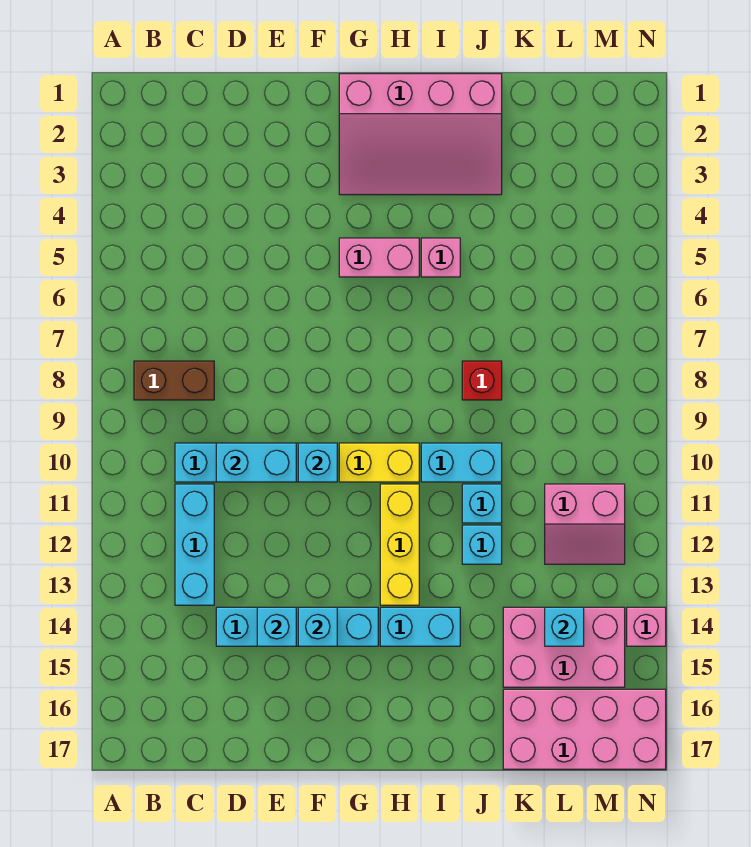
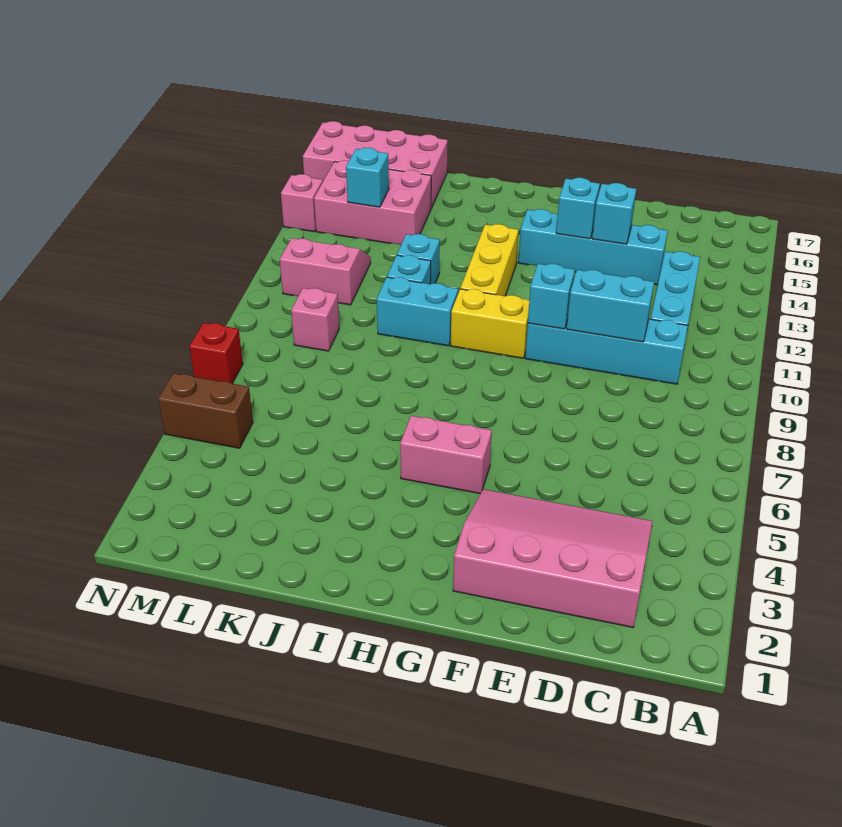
brown brick B8:C8 level 1 -> brown brick M5:N5 level 1
pink slope G1:J3 level 1 top 1 -> pink slope C2:F4 level 1 top 2
cyan brick H14:I14 level 1 -> none
pink brick I5 level 1 -> pink brick L9 level 1
red brick J8 level 1 -> red brick N7 level 1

•••••

An exact reproduction of the data is required, with pictures excluded.

• **Problem solution**
brown brick B8:C8 level 1 -> brown brick M5:N5 level 1
pink slope G1:J3 level 1 top 1 -> pink slope C2:F4 level 1 top 2
cyan brick H14:I14 level 1 -> none
pink brick I5 level 1 -> pink brick L9 level 1
red brick J8 level 1 -> red brick N7 level 1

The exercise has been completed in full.